Skip the images and print the listing exactly.

Supplied data —
# # #
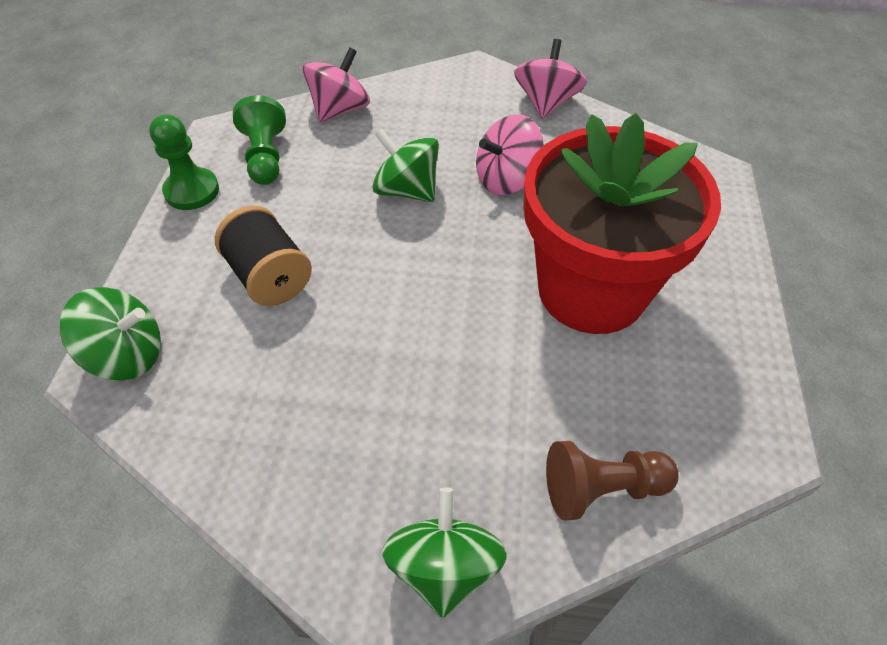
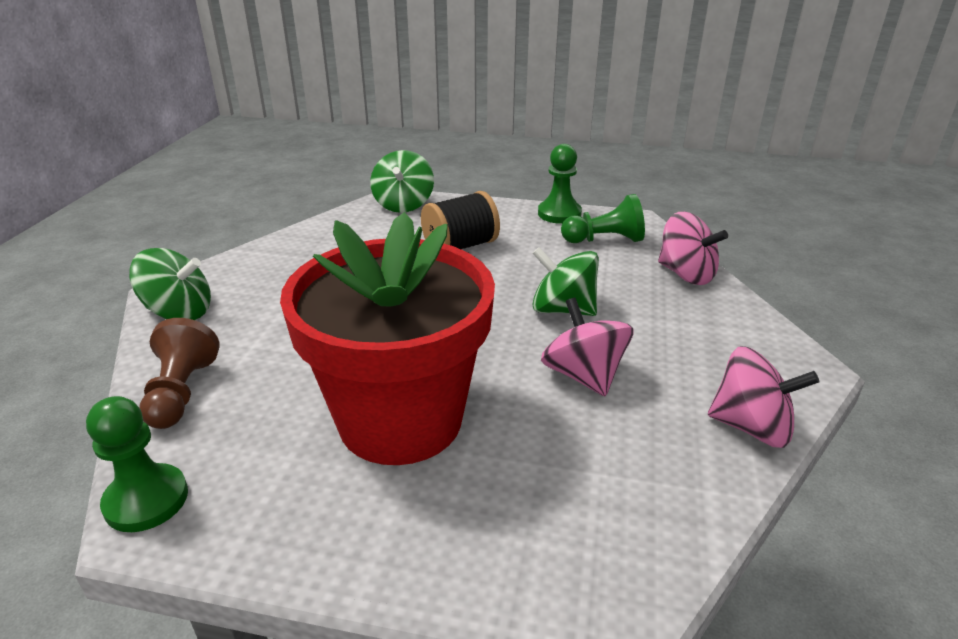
camera: 95 degrees right, 20 degrees down
(407, 190) = (562, 309): green spinning top -> green spinning top turned 105 degrees counterclockwise
(744, 454) = (146, 500): none -> green pawn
# # #
Answer to the problem —
camera: 95 degrees right, 20 degrees down
(407, 190) = (562, 309): green spinning top -> green spinning top turned 105 degrees counterclockwise
(744, 454) = (146, 500): none -> green pawn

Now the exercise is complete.